Items from a dataset:
—————
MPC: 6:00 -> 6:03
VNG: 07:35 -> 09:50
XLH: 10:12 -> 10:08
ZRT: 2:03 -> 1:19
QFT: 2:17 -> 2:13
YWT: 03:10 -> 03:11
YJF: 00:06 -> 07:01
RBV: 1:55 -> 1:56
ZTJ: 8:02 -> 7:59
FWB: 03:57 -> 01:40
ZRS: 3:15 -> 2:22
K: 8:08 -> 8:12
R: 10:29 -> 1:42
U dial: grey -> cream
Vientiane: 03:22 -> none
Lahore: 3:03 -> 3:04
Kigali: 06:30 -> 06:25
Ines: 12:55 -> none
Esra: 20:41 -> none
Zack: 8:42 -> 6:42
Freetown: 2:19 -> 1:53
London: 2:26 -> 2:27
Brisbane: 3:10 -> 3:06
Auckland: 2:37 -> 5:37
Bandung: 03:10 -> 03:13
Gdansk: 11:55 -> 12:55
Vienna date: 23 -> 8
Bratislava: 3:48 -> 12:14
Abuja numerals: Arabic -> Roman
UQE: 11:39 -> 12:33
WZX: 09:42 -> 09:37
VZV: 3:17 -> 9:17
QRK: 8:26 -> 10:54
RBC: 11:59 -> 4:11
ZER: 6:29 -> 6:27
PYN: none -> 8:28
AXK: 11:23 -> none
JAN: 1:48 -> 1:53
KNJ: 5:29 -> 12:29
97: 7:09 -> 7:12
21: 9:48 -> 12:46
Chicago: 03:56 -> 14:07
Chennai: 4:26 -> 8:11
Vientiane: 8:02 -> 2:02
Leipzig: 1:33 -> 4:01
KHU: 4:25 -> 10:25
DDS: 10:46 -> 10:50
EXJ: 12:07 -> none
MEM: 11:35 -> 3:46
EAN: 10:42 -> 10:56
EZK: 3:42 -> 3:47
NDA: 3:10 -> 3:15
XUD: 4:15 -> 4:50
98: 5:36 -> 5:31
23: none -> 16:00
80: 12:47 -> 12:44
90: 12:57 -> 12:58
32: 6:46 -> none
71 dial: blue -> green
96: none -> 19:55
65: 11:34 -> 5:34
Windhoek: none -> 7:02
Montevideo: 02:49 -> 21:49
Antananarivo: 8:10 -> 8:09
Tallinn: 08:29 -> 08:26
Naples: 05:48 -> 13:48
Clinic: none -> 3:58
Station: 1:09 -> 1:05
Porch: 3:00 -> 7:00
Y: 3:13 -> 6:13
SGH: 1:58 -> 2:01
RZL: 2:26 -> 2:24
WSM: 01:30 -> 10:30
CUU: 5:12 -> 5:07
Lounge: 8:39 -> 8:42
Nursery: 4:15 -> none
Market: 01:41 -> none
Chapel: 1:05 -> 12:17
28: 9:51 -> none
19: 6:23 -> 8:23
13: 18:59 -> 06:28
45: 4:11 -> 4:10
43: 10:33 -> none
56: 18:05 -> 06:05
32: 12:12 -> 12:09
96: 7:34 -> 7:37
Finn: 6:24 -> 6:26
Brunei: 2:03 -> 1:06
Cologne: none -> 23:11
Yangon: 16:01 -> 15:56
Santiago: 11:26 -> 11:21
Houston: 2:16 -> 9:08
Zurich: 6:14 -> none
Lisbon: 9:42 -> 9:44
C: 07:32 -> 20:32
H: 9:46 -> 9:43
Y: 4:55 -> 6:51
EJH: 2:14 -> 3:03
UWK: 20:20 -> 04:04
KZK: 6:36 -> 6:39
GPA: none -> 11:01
—————
Prompt: Rewrite the material with each "dial" changed to "face". Keep every other line and character the same.

Result for this exercise:
MPC: 6:00 -> 6:03
VNG: 07:35 -> 09:50
XLH: 10:12 -> 10:08
ZRT: 2:03 -> 1:19
QFT: 2:17 -> 2:13
YWT: 03:10 -> 03:11
YJF: 00:06 -> 07:01
RBV: 1:55 -> 1:56
ZTJ: 8:02 -> 7:59
FWB: 03:57 -> 01:40
ZRS: 3:15 -> 2:22
K: 8:08 -> 8:12
R: 10:29 -> 1:42
U face: grey -> cream
Vientiane: 03:22 -> none
Lahore: 3:03 -> 3:04
Kigali: 06:30 -> 06:25
Ines: 12:55 -> none
Esra: 20:41 -> none
Zack: 8:42 -> 6:42
Freetown: 2:19 -> 1:53
London: 2:26 -> 2:27
Brisbane: 3:10 -> 3:06
Auckland: 2:37 -> 5:37
Bandung: 03:10 -> 03:13
Gdansk: 11:55 -> 12:55
Vienna date: 23 -> 8
Bratislava: 3:48 -> 12:14
Abuja numerals: Arabic -> Roman
UQE: 11:39 -> 12:33
WZX: 09:42 -> 09:37
VZV: 3:17 -> 9:17
QRK: 8:26 -> 10:54
RBC: 11:59 -> 4:11
ZER: 6:29 -> 6:27
PYN: none -> 8:28
AXK: 11:23 -> none
JAN: 1:48 -> 1:53
KNJ: 5:29 -> 12:29
97: 7:09 -> 7:12
21: 9:48 -> 12:46
Chicago: 03:56 -> 14:07
Chennai: 4:26 -> 8:11
Vientiane: 8:02 -> 2:02
Leipzig: 1:33 -> 4:01
KHU: 4:25 -> 10:25
DDS: 10:46 -> 10:50
EXJ: 12:07 -> none
MEM: 11:35 -> 3:46
EAN: 10:42 -> 10:56
EZK: 3:42 -> 3:47
NDA: 3:10 -> 3:15
XUD: 4:15 -> 4:50
98: 5:36 -> 5:31
23: none -> 16:00
80: 12:47 -> 12:44
90: 12:57 -> 12:58
32: 6:46 -> none
71 face: blue -> green
96: none -> 19:55
65: 11:34 -> 5:34
Windhoek: none -> 7:02
Montevideo: 02:49 -> 21:49
Antananarivo: 8:10 -> 8:09
Tallinn: 08:29 -> 08:26
Naples: 05:48 -> 13:48
Clinic: none -> 3:58
Station: 1:09 -> 1:05
Porch: 3:00 -> 7:00
Y: 3:13 -> 6:13
SGH: 1:58 -> 2:01
RZL: 2:26 -> 2:24
WSM: 01:30 -> 10:30
CUU: 5:12 -> 5:07
Lounge: 8:39 -> 8:42
Nursery: 4:15 -> none
Market: 01:41 -> none
Chapel: 1:05 -> 12:17
28: 9:51 -> none
19: 6:23 -> 8:23
13: 18:59 -> 06:28
45: 4:11 -> 4:10
43: 10:33 -> none
56: 18:05 -> 06:05
32: 12:12 -> 12:09
96: 7:34 -> 7:37
Finn: 6:24 -> 6:26
Brunei: 2:03 -> 1:06
Cologne: none -> 23:11
Yangon: 16:01 -> 15:56
Santiago: 11:26 -> 11:21
Houston: 2:16 -> 9:08
Zurich: 6:14 -> none
Lisbon: 9:42 -> 9:44
C: 07:32 -> 20:32
H: 9:46 -> 9:43
Y: 4:55 -> 6:51
EJH: 2:14 -> 3:03
UWK: 20:20 -> 04:04
KZK: 6:36 -> 6:39
GPA: none -> 11:01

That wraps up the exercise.